[Input data]
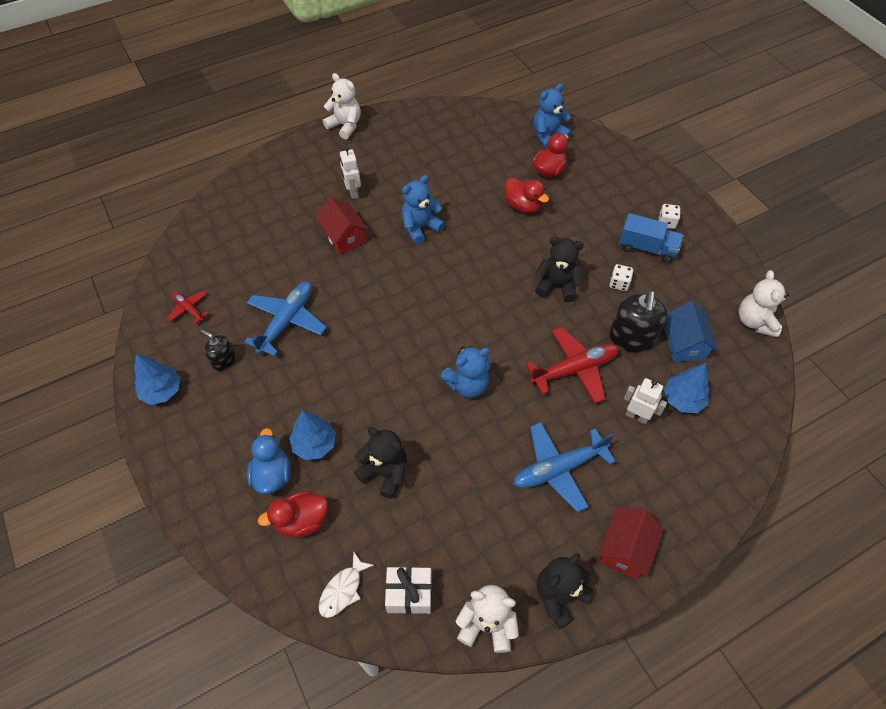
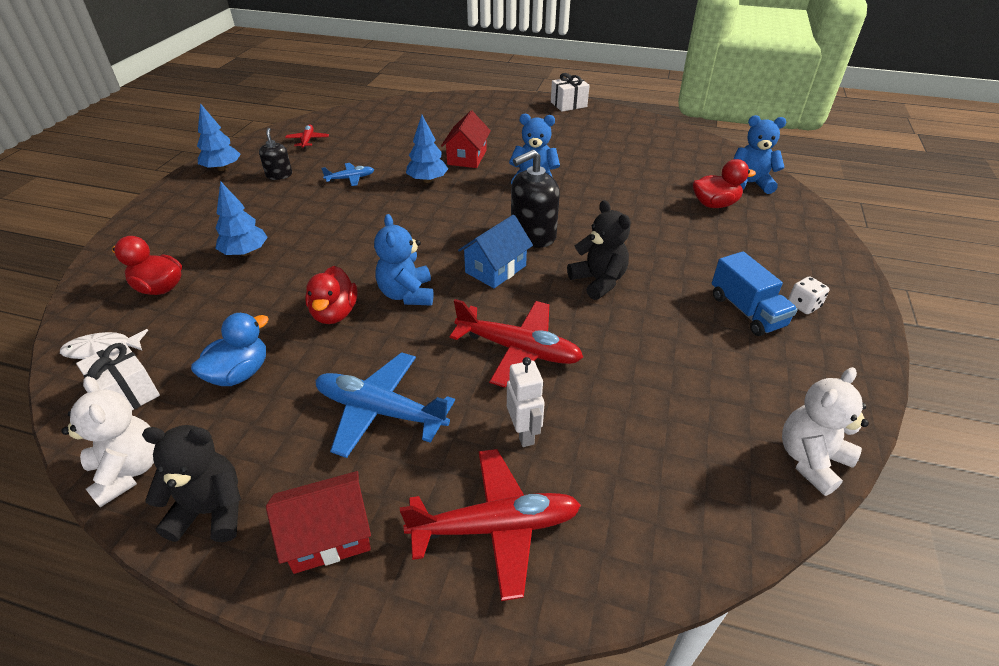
camera: 45 degrees right, 15 degrees down
(272, 475) = (193, 250): blue duck -> blue duck (239, 373)
(287, 321) = (350, 178): blue plane -> blue plane, size x0.53
(345, 126) = (568, 104): white teddy bear -> white gift
(353, 192) = (514, 138): white robot -> none
(385, 473) = (254, 303): black teddy bear -> none
(467, 385) = (407, 294): blue teddy bear -> blue teddy bear turned 60 degrees clockwise
(523, 206) = (650, 213): red duck -> red duck (334, 313)
(619, 283) = (669, 318): white dice -> none
(631, 338) = (618, 367): black soap dispenser -> black soap dispenser (533, 235)
(682, 399) = (600, 460): blue tree -> blue tree (427, 180)
(683, 474) = (496, 527): none -> red plane
(684, 343) = (677, 414): blue house -> blue house (495, 269)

[Problem] Tell how many lines in the material above have the string "black", using only the number.

[Solution to this task] 2